Task – In the data below, switch every "purple" to "orange" and reproduce the lines with nothing else altered. Leave the pictures out of your answer.

Provided data –
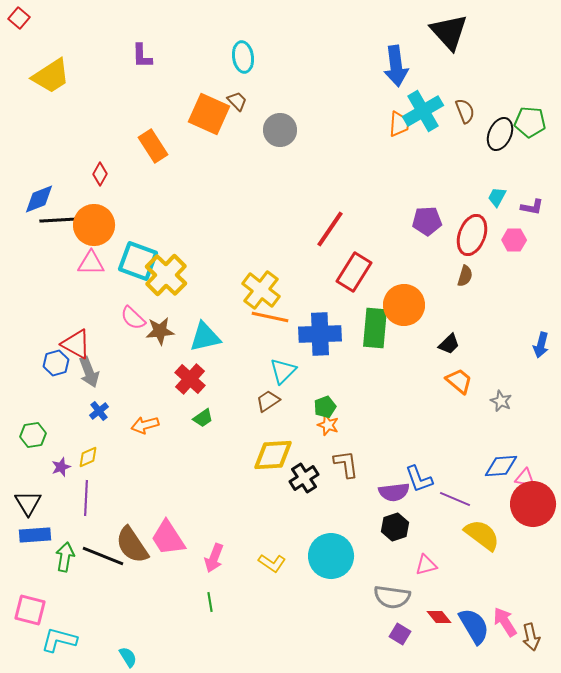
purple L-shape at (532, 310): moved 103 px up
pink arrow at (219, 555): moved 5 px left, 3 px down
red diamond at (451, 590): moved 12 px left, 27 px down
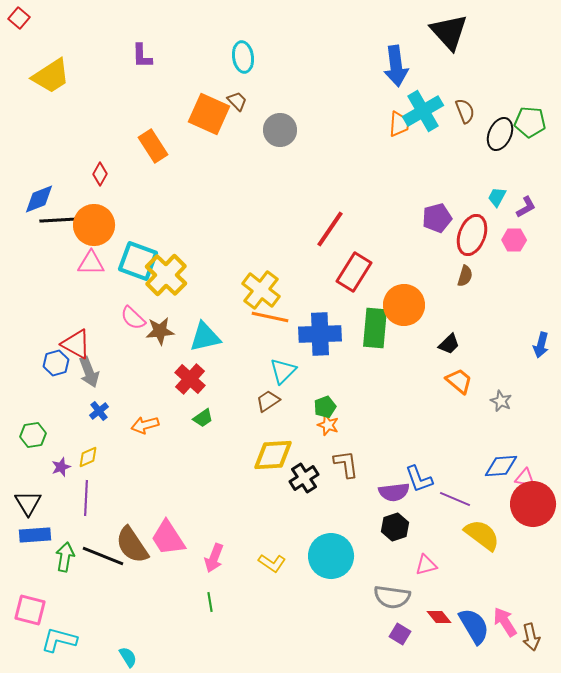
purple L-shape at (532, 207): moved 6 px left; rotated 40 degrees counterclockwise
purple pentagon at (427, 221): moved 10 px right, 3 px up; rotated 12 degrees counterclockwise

Written solution –
orange L-shape at (532, 310): moved 103 px up
pink arrow at (219, 555): moved 5 px left, 3 px down
red diamond at (451, 590): moved 12 px left, 27 px down
orange L-shape at (532, 207): moved 6 px left; rotated 40 degrees counterclockwise
orange pentagon at (427, 221): moved 10 px right, 3 px up; rotated 12 degrees counterclockwise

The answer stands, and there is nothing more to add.